Object change descriptions
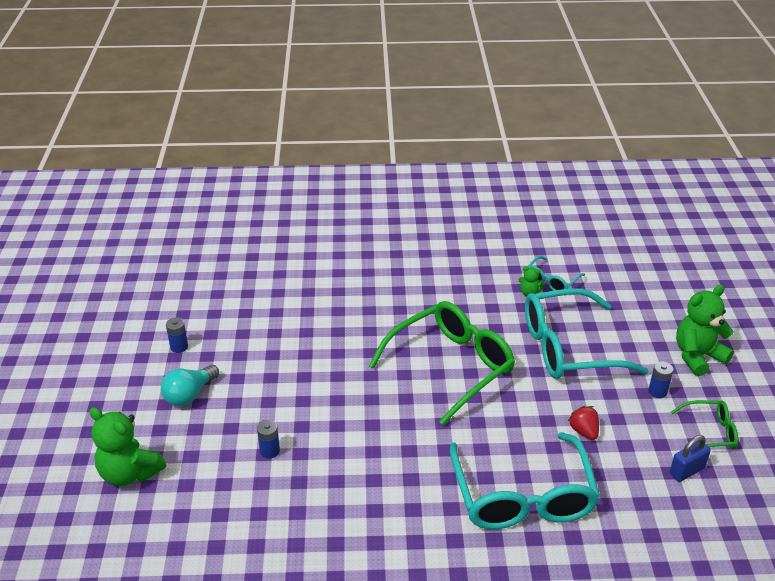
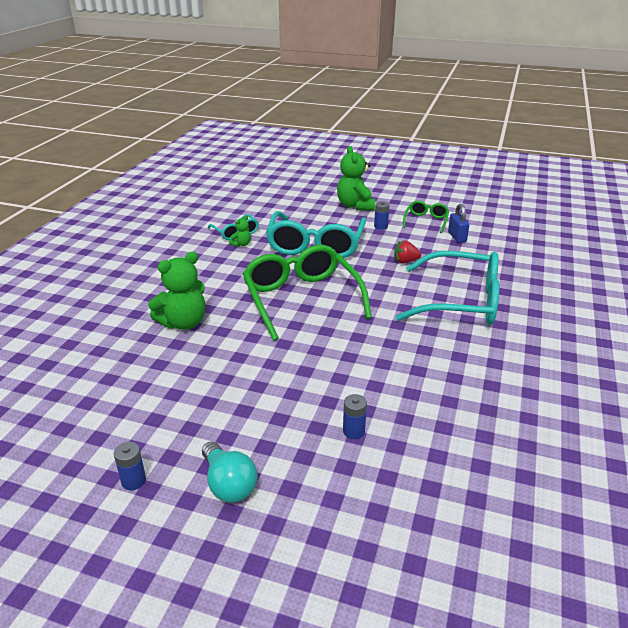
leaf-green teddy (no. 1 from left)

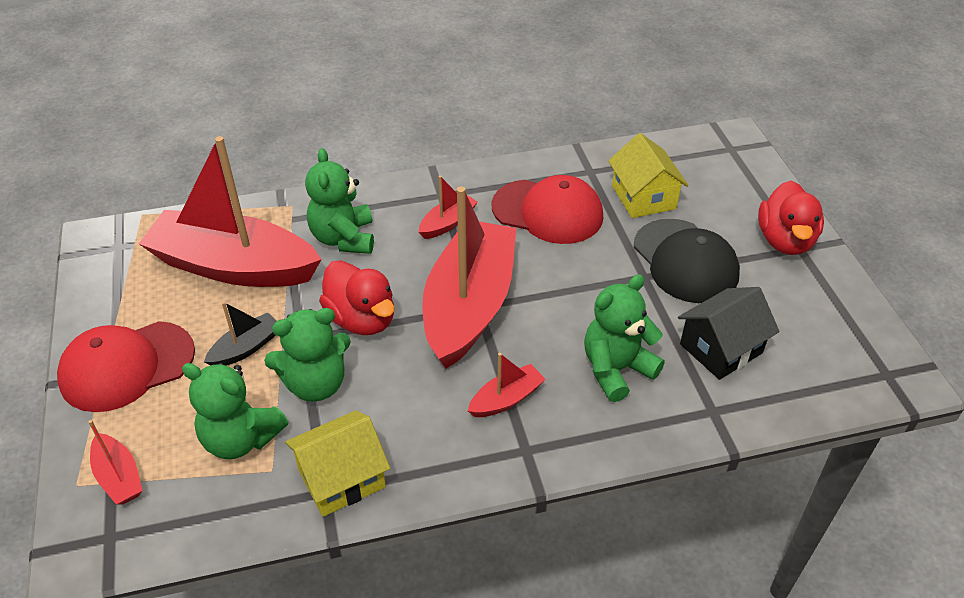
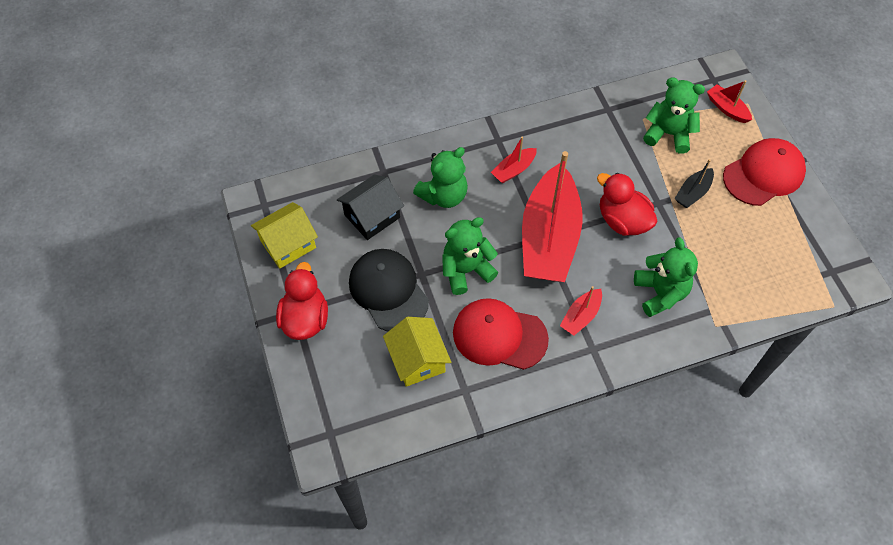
crimson sailboat (no. 2 from left in the first image)
leaf-green teddy (no. 2 from left)
golden house (no. 1 from left)

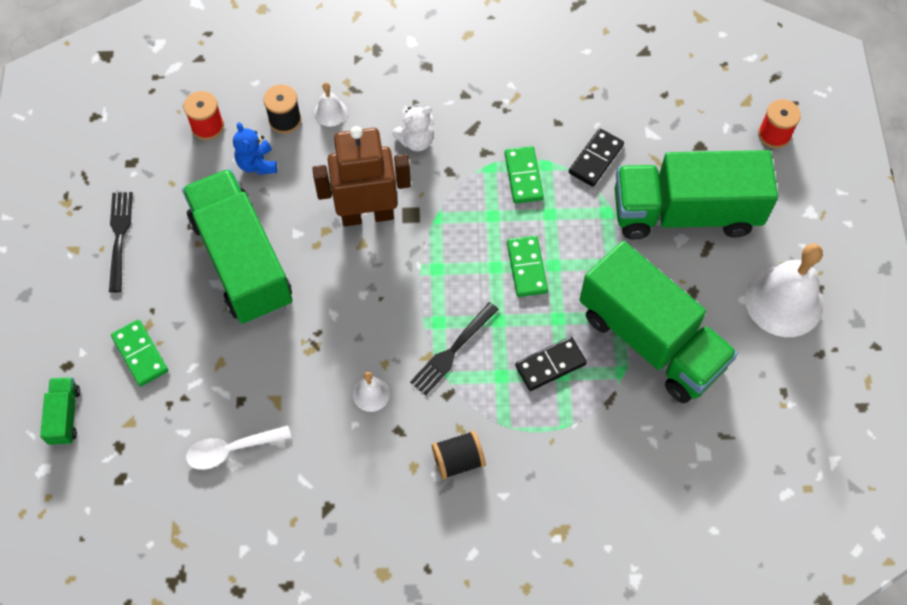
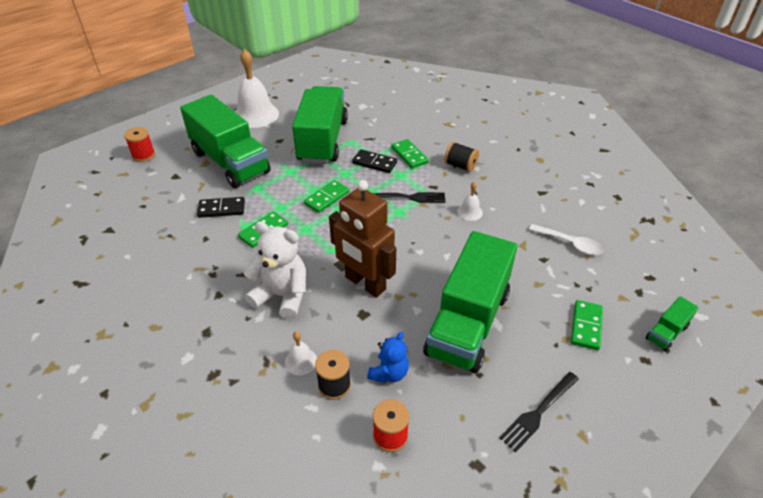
leaf-green domino piece (no. 3 from left)
pure white teddy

**THE PROBLEM**: Would you return the data above exactly as written, minus the images?

**RESPONSE BELOW**:
leaf-green teddy (no. 1 from left)

crimson sailboat (no. 2 from left in the first image)
leaf-green teddy (no. 2 from left)
golden house (no. 1 from left)

leaf-green domino piece (no. 3 from left)
pure white teddy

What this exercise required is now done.